### Work item
From the first line to the last, write out the records exactly, leaving the pictures behind.

Scene difference descriptions
###
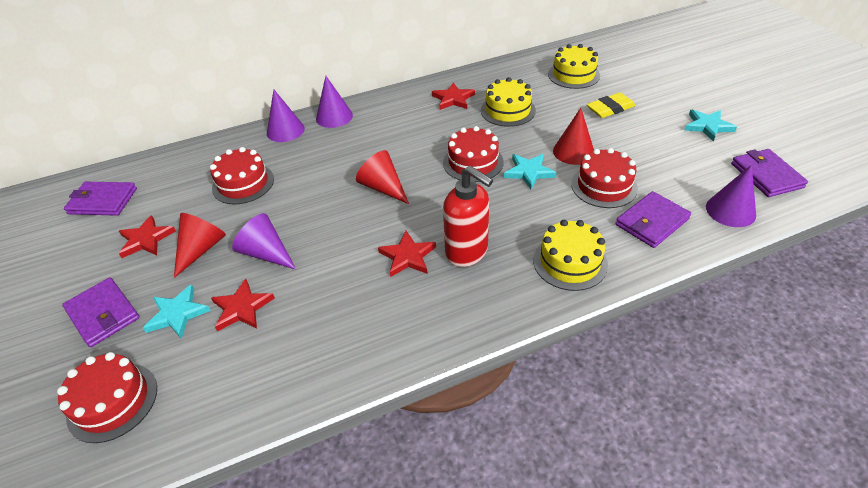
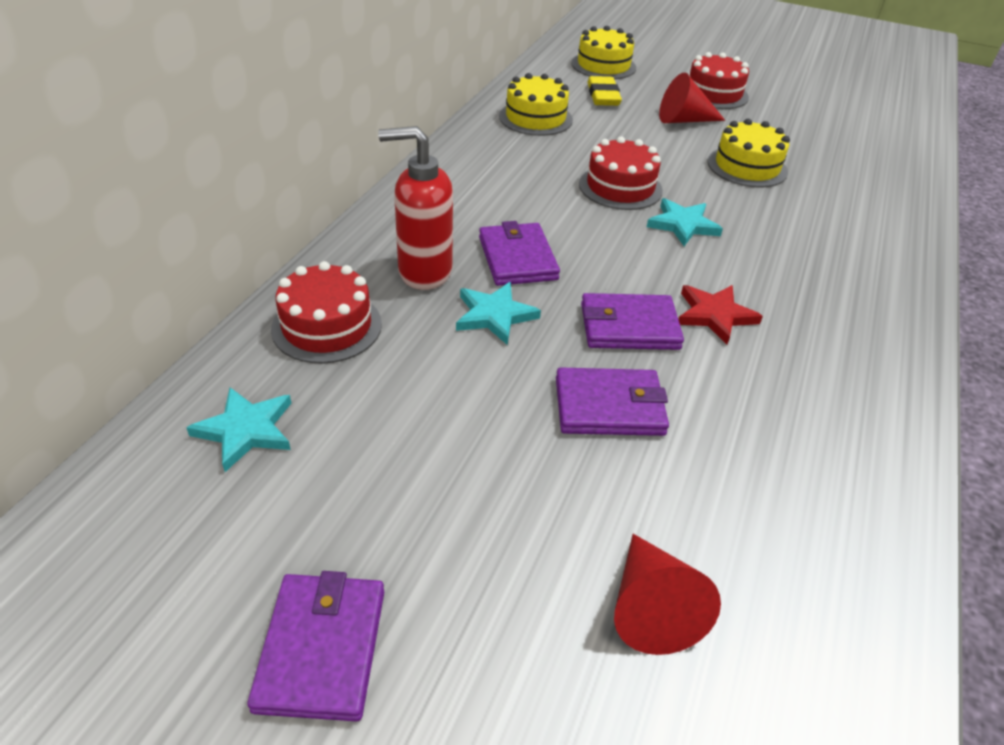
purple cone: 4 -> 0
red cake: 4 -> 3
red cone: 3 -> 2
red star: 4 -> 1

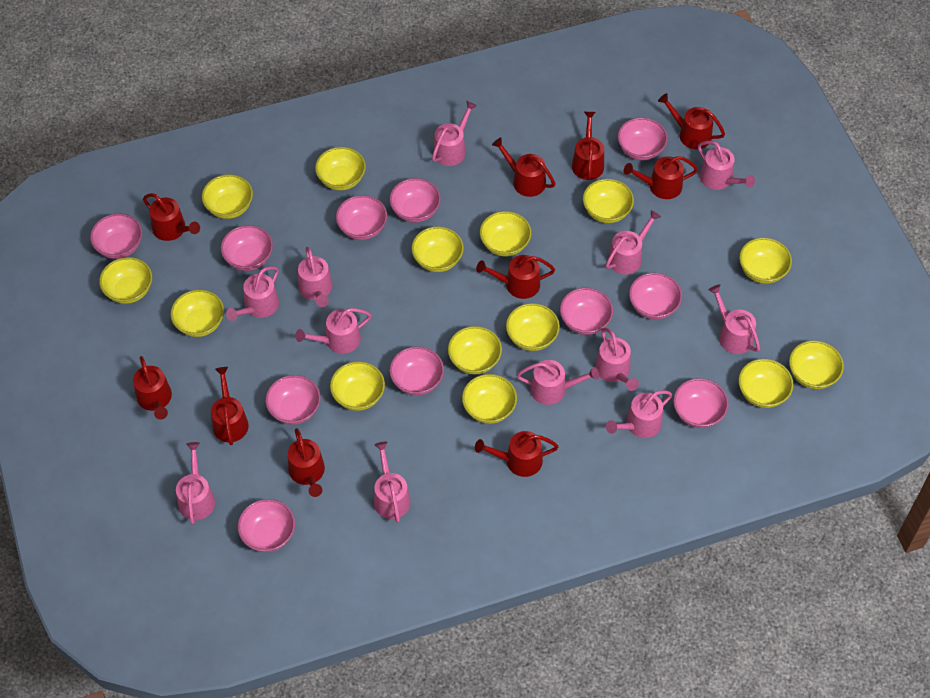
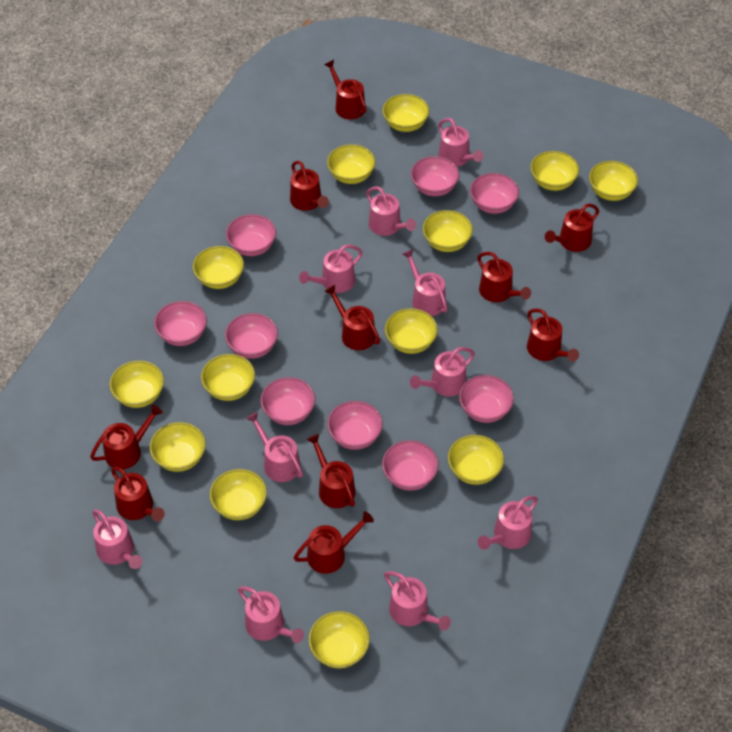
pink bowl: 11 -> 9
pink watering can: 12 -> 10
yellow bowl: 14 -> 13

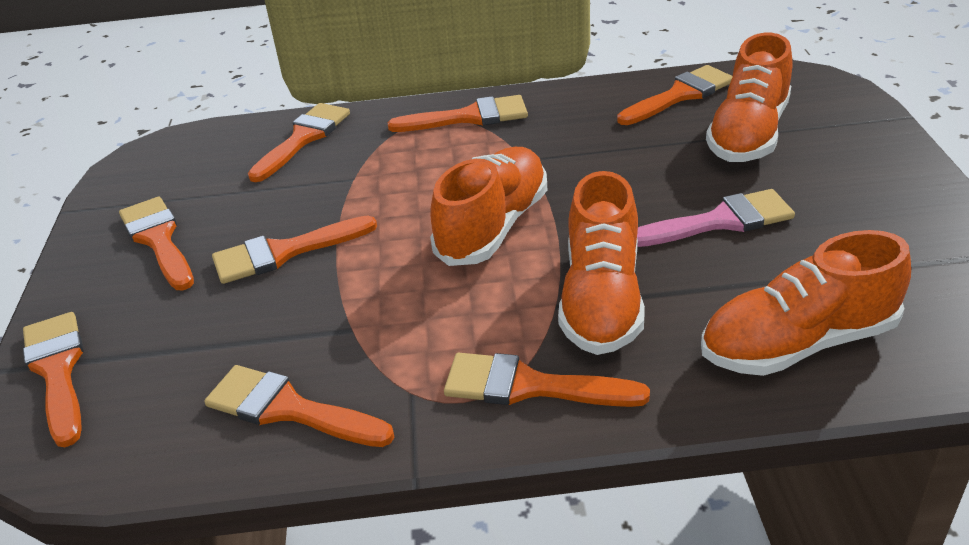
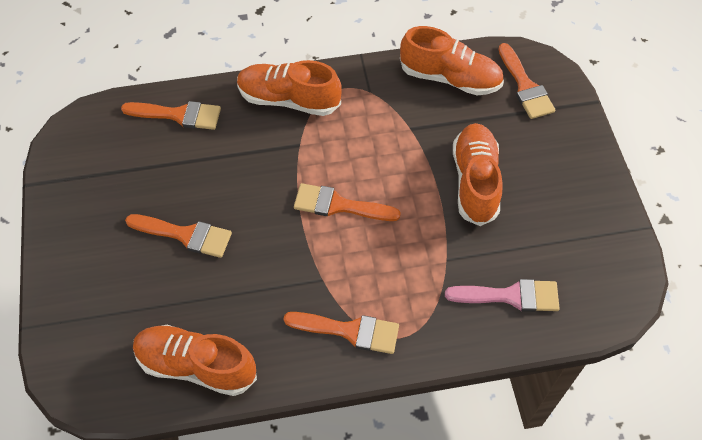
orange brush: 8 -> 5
###
### Your response
purple cone: 4 -> 0
red cake: 4 -> 3
red cone: 3 -> 2
red star: 4 -> 1

pink bowl: 11 -> 9
pink watering can: 12 -> 10
yellow bowl: 14 -> 13

orange brush: 8 -> 5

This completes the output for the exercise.